Instructions to follow
Find and copy each line in the material below where the string "plate" occurs.

Exercise material

════════════════

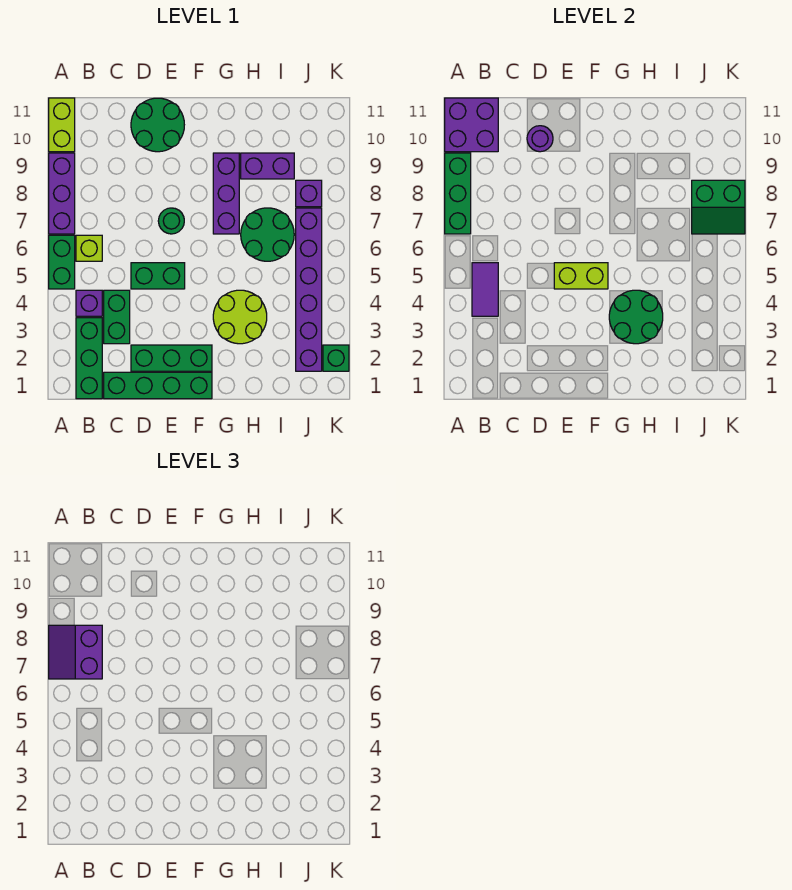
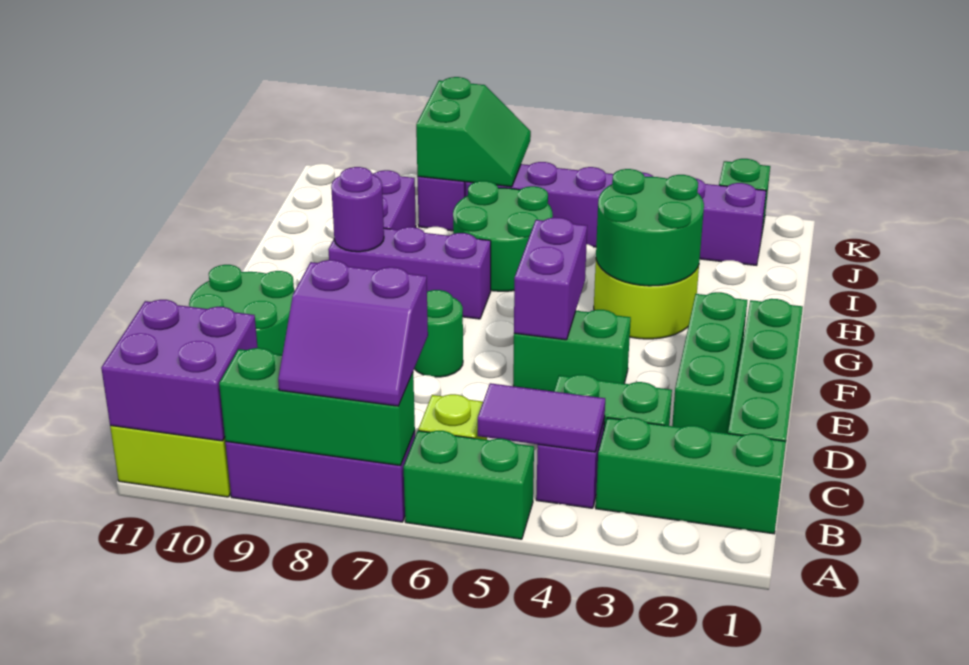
green brick D5:E5 level 1 -> green brick E4:E5 level 1
purple round brick D10 level 2 -> purple round brick G9 level 2
lime brick E5:F5 level 2 -> purple brick E5:F5 level 2

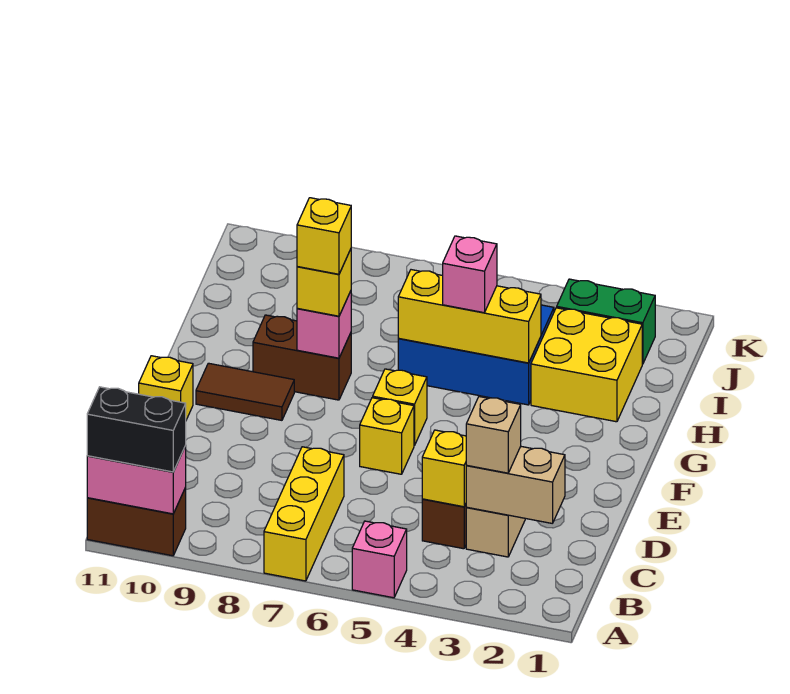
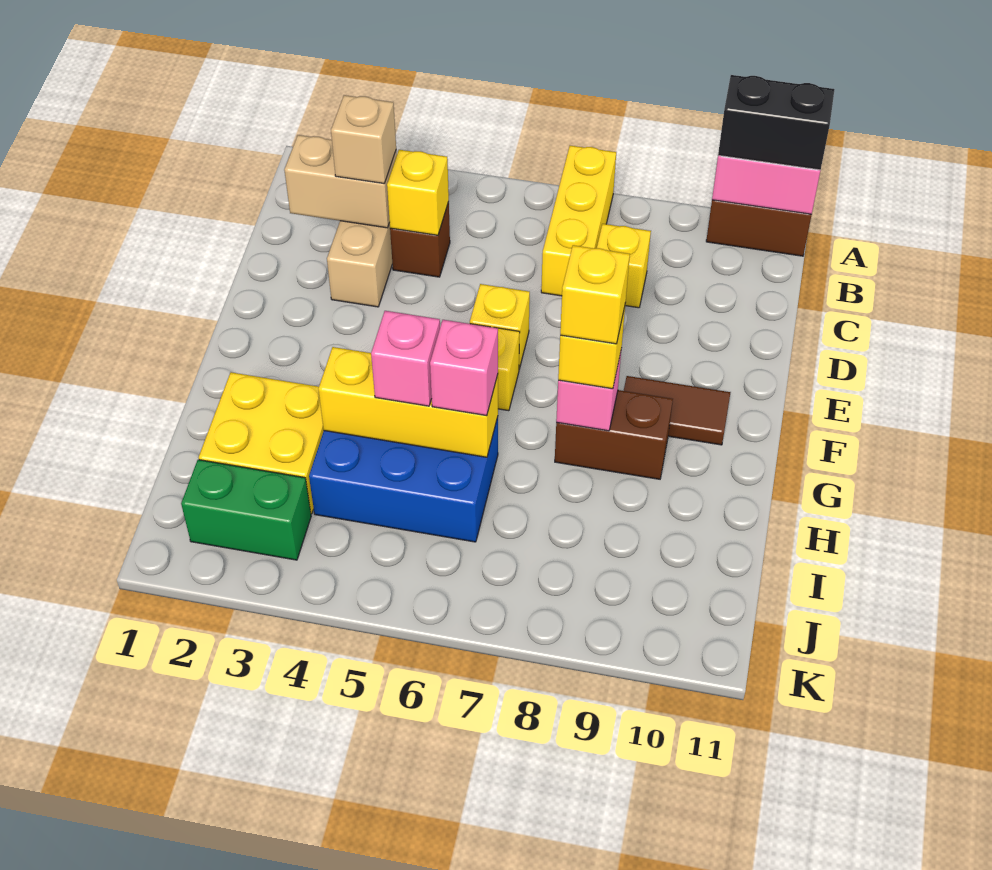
pink brick A5 level 1 -> pink brick H6 level 3
yellow brick E11 level 1 -> yellow brick C8 level 1

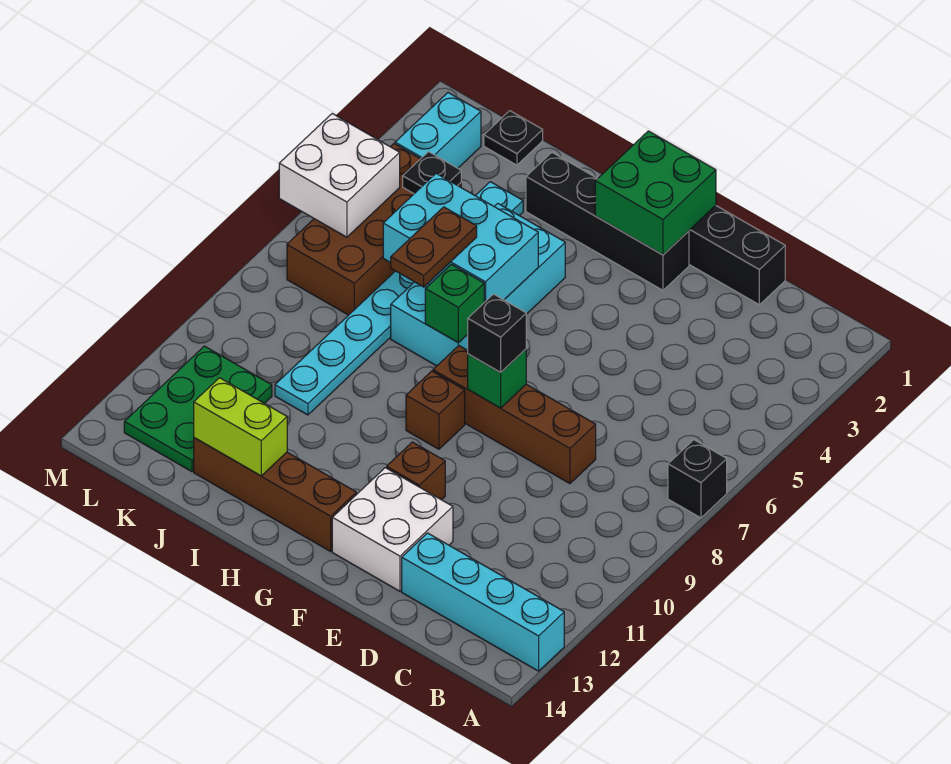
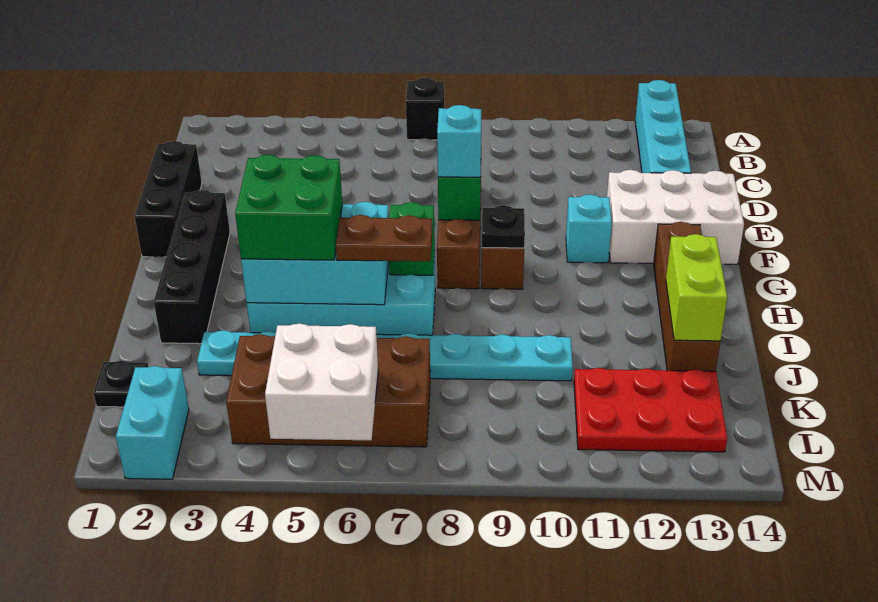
white brick E12:F13 level 1 -> white brick E12:F14 level 1
green brick F1:G2 level 2 -> green brick H4:I5 level 3
black brick F8 level 3 -> cyan brick F8 level 3
brown brick F11 level 1 -> cyan brick F11 level 1
cyan brick H5:J6 level 2 -> cyan brick H4:I6 level 2
black plate K4 level 2 -> black plate G9 level 2
green plate K11:L13 level 1 -> red plate K11:L13 level 1
cyan brick L2:L3 level 1 -> cyan brick L2:M2 level 1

════════════════

Response area
black plate K4 level 2 -> black plate G9 level 2
green plate K11:L13 level 1 -> red plate K11:L13 level 1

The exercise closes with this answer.